**** PROVIDED DATA ****

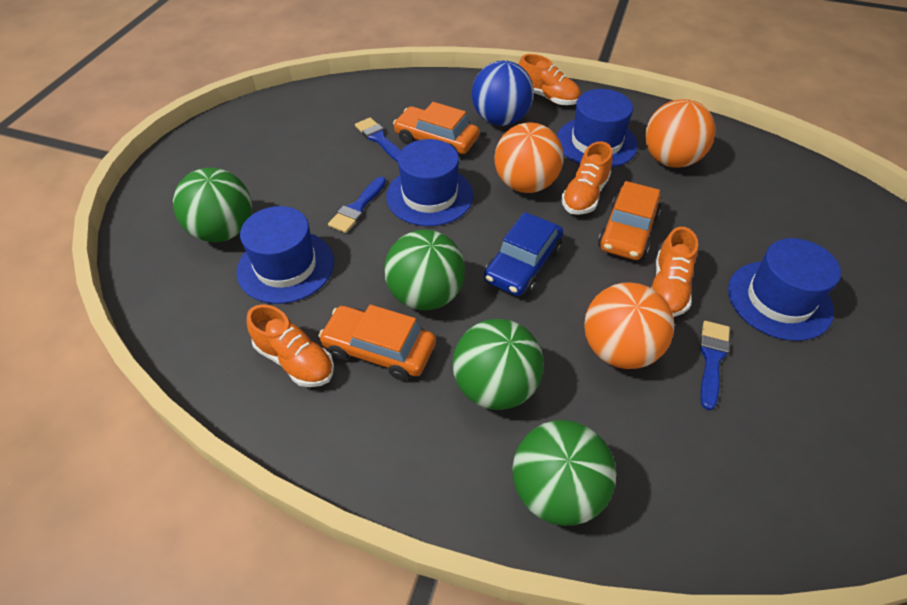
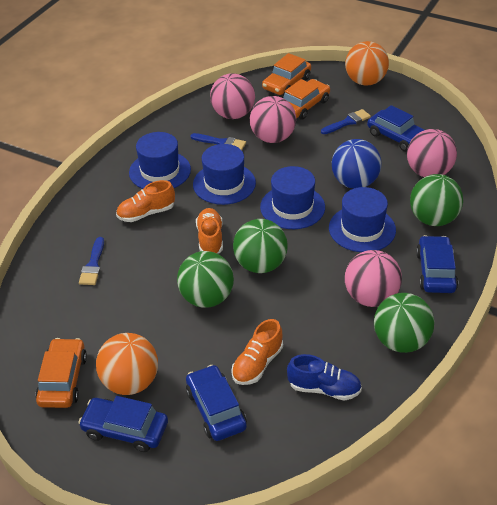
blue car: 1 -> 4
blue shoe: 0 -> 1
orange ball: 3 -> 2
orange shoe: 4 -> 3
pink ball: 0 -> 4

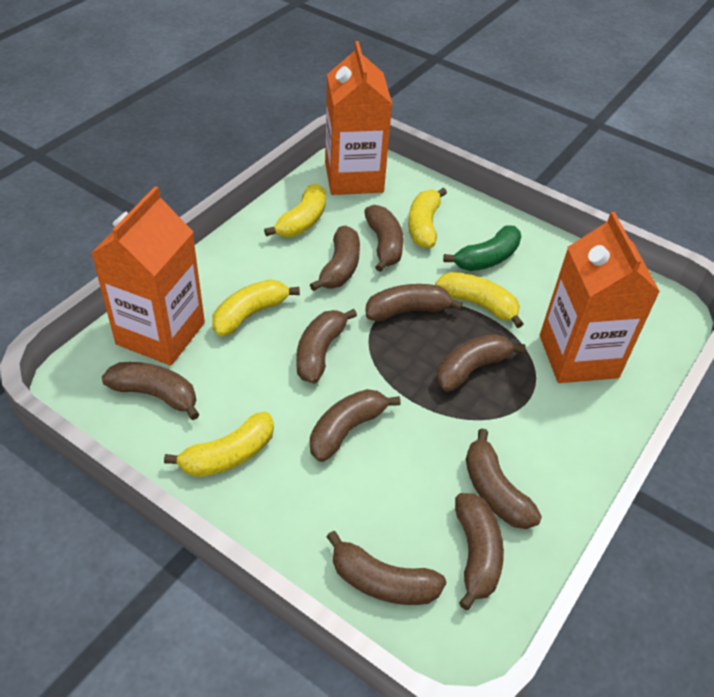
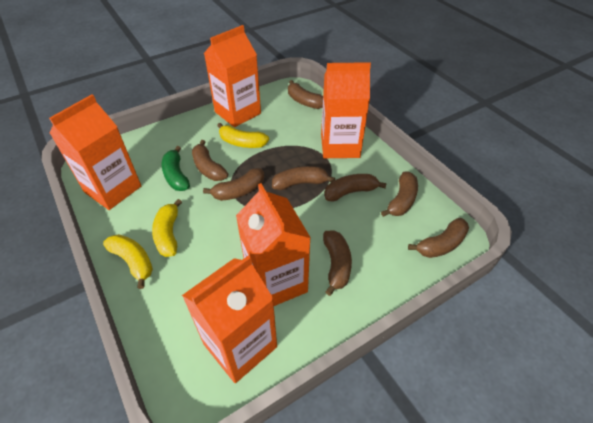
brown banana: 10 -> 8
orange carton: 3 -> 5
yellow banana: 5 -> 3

****
**** PROVIDED DATA ****

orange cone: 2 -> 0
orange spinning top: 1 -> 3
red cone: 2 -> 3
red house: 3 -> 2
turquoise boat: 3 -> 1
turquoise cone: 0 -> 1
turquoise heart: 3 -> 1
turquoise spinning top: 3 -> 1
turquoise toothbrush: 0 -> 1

****

_BRIEF_
To complete this exercise, transcribe exactly the lines above from the one that holds "orange shoe: 4 -> 3" through the one that holds "yellow banana: 5 -> 3". Pictures stay out.

_TASK SOLUTION_
orange shoe: 4 -> 3
pink ball: 0 -> 4

brown banana: 10 -> 8
orange carton: 3 -> 5
yellow banana: 5 -> 3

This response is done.